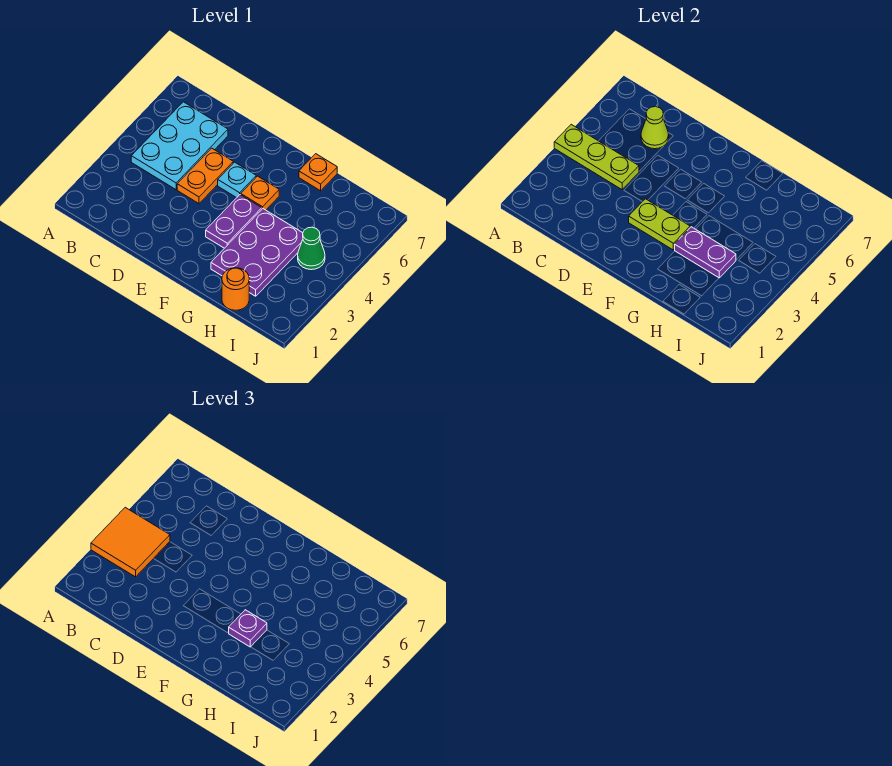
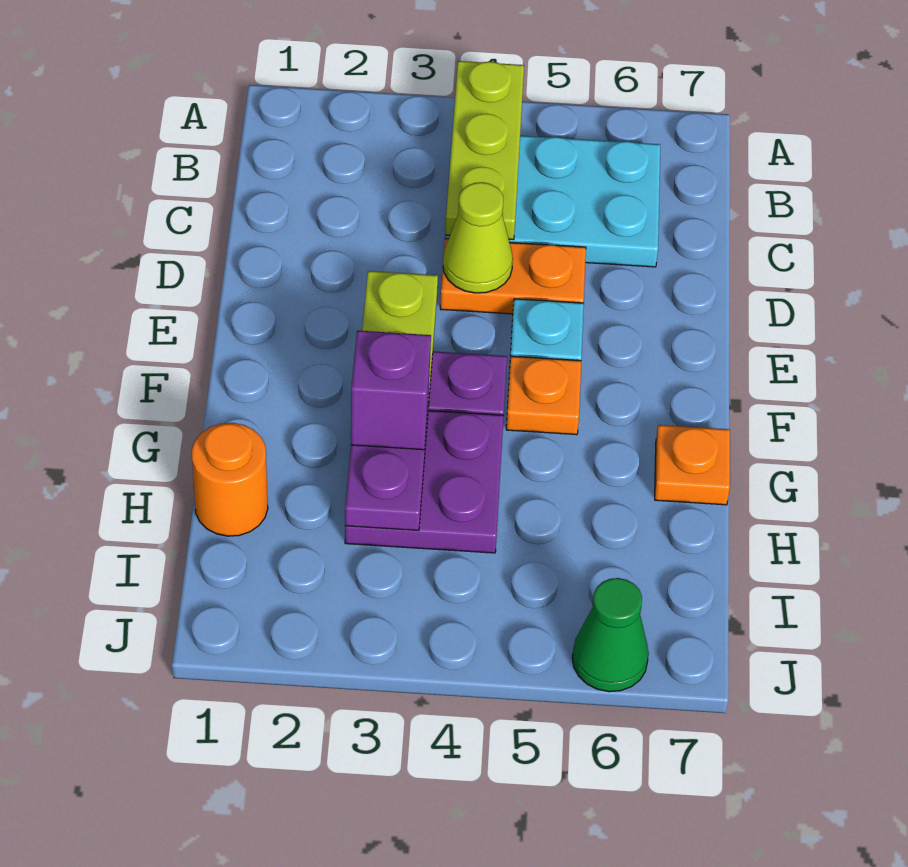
orange tile A3:B4 level 3 -> none
lime cone C6 level 2 -> lime cone D4 level 2
purple plate G2:H4 level 1 -> purple plate G3:H4 level 1
purple plate G3 level 3 -> purple brick G3 level 3
green cone I4 level 1 -> green cone J6 level 1

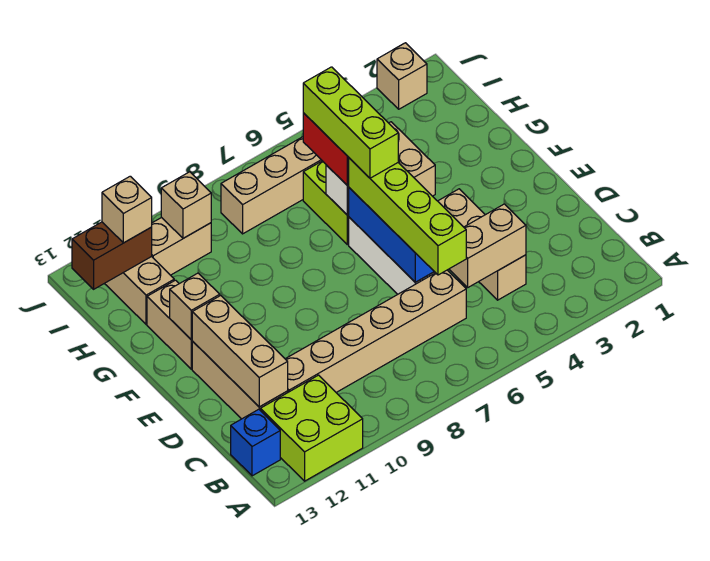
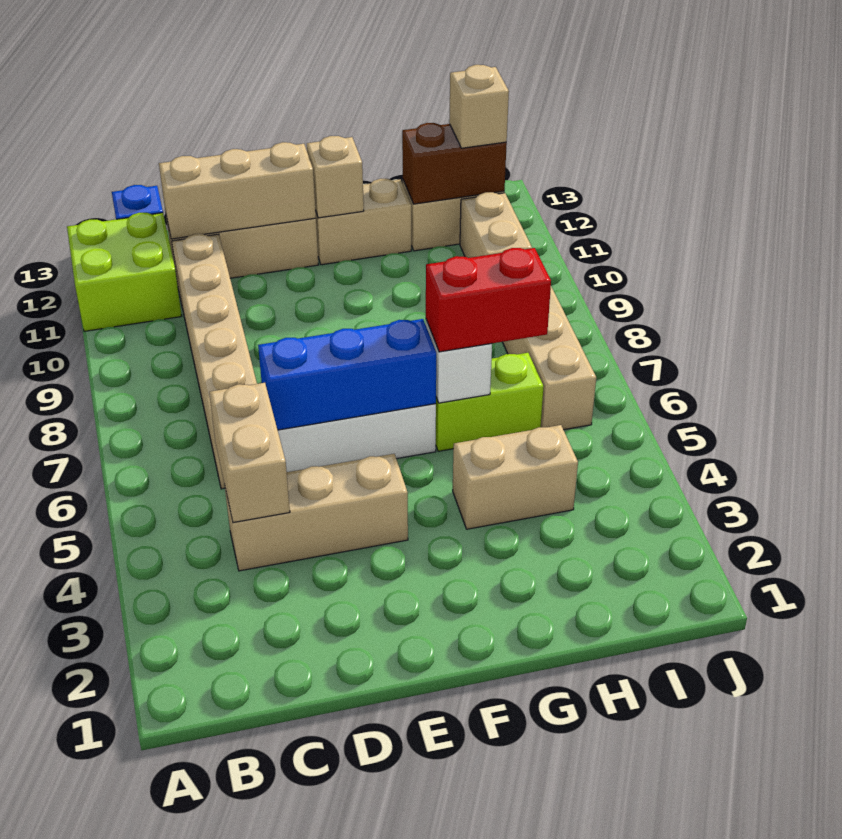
lime brick C6:F6 level 3 -> none
lime brick F6:H6 level 4 -> none
tan brick I10 level 2 -> none
brown brick I12:I13 level 2 -> brown brick H12:I12 level 2
tan brick J2 level 1 -> none

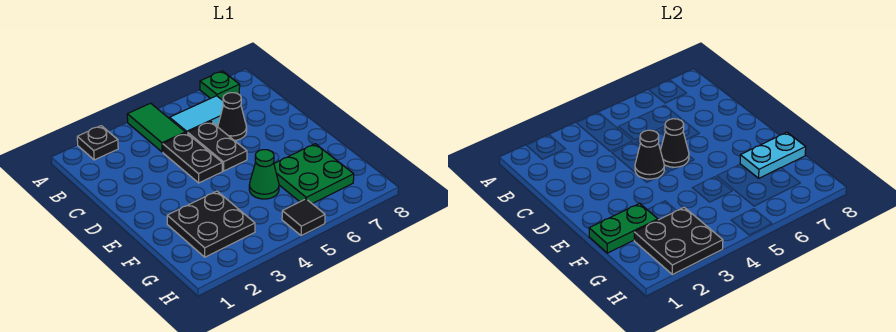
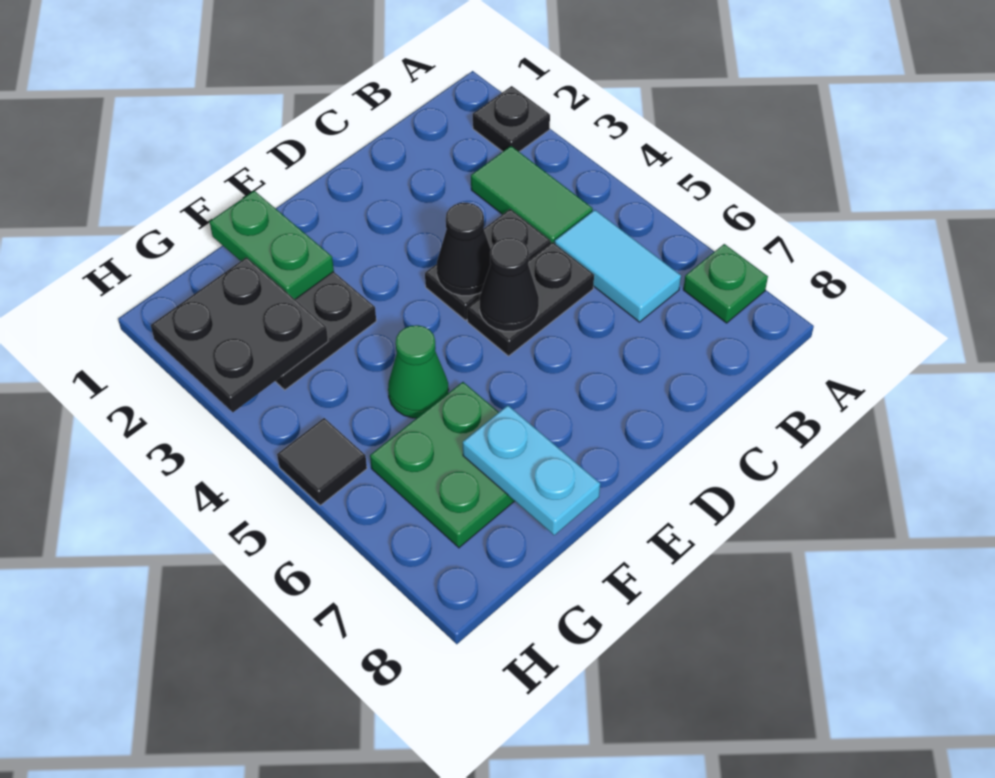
green tile A4:B4 level 1 -> green tile B3:B4 level 1
black cone C6 level 1 -> none

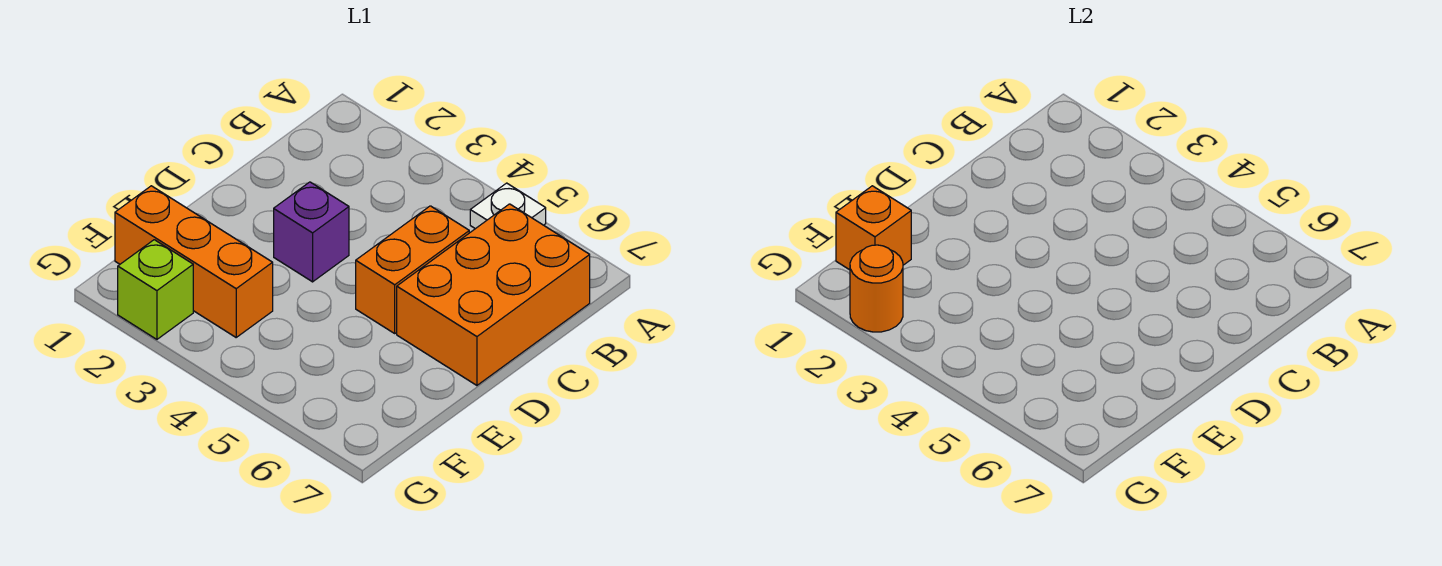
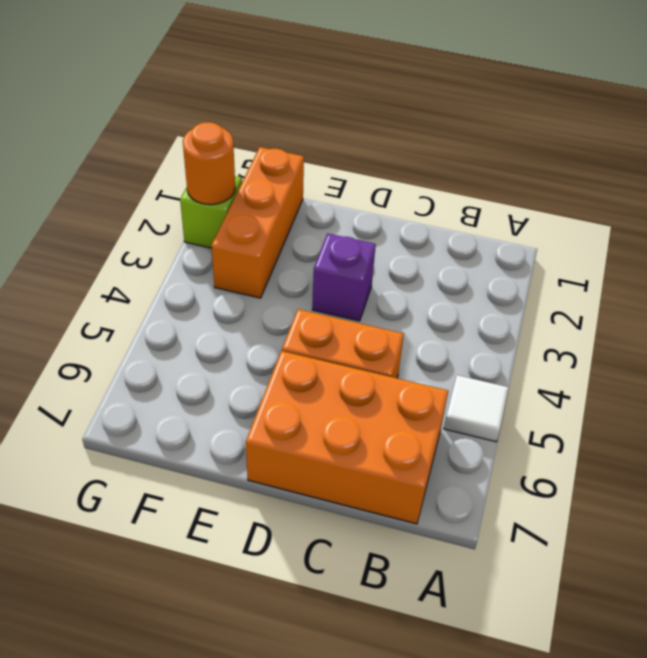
white plate A5 level 1 -> white tile A5 level 1
orange brick F1 level 2 -> none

- TASK BRIEF: Collect the lines of the data that carry the word "orange".

- RESPONSE TO THIS EXERCISE:
orange tile A3:B4 level 3 -> none
orange brick F1 level 2 -> none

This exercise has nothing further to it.